• _What to do_:
Return the records in full, with every character preserved.

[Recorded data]
=-=-=

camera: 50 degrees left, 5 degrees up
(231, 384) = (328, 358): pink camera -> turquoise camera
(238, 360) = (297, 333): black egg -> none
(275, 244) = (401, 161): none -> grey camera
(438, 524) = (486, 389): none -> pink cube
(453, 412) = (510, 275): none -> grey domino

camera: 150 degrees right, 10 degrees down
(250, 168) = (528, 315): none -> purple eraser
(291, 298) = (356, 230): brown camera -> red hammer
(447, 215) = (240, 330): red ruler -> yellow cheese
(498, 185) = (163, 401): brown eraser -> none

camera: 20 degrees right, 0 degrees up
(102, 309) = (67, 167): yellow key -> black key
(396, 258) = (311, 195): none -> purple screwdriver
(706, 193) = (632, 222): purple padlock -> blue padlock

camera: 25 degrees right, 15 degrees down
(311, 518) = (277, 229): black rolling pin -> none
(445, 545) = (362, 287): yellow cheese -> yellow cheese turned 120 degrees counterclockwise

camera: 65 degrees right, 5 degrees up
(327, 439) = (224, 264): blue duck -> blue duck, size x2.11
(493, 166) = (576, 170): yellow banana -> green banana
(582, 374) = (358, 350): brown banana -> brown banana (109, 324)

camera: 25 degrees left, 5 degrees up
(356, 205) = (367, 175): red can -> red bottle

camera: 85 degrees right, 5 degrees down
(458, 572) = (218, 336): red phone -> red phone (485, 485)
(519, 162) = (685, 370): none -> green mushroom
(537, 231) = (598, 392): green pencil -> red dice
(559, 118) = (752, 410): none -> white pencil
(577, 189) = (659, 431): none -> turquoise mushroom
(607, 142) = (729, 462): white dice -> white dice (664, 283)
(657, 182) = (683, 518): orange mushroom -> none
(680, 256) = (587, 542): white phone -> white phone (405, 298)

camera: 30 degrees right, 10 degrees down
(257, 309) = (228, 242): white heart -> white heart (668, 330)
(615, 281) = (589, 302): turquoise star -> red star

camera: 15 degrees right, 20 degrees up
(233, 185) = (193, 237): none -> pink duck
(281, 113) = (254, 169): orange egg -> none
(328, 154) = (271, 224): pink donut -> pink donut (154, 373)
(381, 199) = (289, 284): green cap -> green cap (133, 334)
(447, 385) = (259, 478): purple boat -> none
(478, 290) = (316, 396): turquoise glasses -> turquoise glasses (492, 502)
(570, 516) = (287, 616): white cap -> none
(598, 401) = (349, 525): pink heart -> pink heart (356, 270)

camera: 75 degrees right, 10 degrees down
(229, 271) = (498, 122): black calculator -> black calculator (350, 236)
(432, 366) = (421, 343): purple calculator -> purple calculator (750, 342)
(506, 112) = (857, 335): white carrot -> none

=-=-=

• _Solution for this task_:
camera: 50 degrees left, 5 degrees up
(231, 384) = (328, 358): pink camera -> turquoise camera
(238, 360) = (297, 333): black egg -> none
(275, 244) = (401, 161): none -> grey camera
(438, 524) = (486, 389): none -> pink cube
(453, 412) = (510, 275): none -> grey domino

camera: 150 degrees right, 10 degrees down
(250, 168) = (528, 315): none -> purple eraser
(291, 298) = (356, 230): brown camera -> red hammer
(447, 215) = (240, 330): red ruler -> yellow cheese
(498, 185) = (163, 401): brown eraser -> none

camera: 20 degrees right, 0 degrees up
(102, 309) = (67, 167): yellow key -> black key
(396, 258) = (311, 195): none -> purple screwdriver
(706, 193) = (632, 222): purple padlock -> blue padlock

camera: 25 degrees right, 15 degrees down
(311, 518) = (277, 229): black rolling pin -> none
(445, 545) = (362, 287): yellow cheese -> yellow cheese turned 120 degrees counterclockwise

camera: 65 degrees right, 5 degrees up
(327, 439) = (224, 264): blue duck -> blue duck, size x2.11
(493, 166) = (576, 170): yellow banana -> green banana
(582, 374) = (358, 350): brown banana -> brown banana (109, 324)

camera: 25 degrees left, 5 degrees up
(356, 205) = (367, 175): red can -> red bottle

camera: 85 degrees right, 5 degrees down
(458, 572) = (218, 336): red phone -> red phone (485, 485)
(519, 162) = (685, 370): none -> green mushroom
(537, 231) = (598, 392): green pencil -> red dice
(559, 118) = (752, 410): none -> white pencil
(577, 189) = (659, 431): none -> turquoise mushroom
(607, 142) = (729, 462): white dice -> white dice (664, 283)
(657, 182) = (683, 518): orange mushroom -> none
(680, 256) = (587, 542): white phone -> white phone (405, 298)

camera: 30 degrees right, 10 degrees down
(257, 309) = (228, 242): white heart -> white heart (668, 330)
(615, 281) = (589, 302): turquoise star -> red star

camera: 15 degrees right, 20 degrees up
(233, 185) = (193, 237): none -> pink duck
(281, 113) = (254, 169): orange egg -> none
(328, 154) = (271, 224): pink donut -> pink donut (154, 373)
(381, 199) = (289, 284): green cap -> green cap (133, 334)
(447, 385) = (259, 478): purple boat -> none
(478, 290) = (316, 396): turquoise glasses -> turquoise glasses (492, 502)
(570, 516) = (287, 616): white cap -> none
(598, 401) = (349, 525): pink heart -> pink heart (356, 270)

camera: 75 degrees right, 10 degrees down
(229, 271) = (498, 122): black calculator -> black calculator (350, 236)
(432, 366) = (421, 343): purple calculator -> purple calculator (750, 342)
(506, 112) = (857, 335): white carrot -> none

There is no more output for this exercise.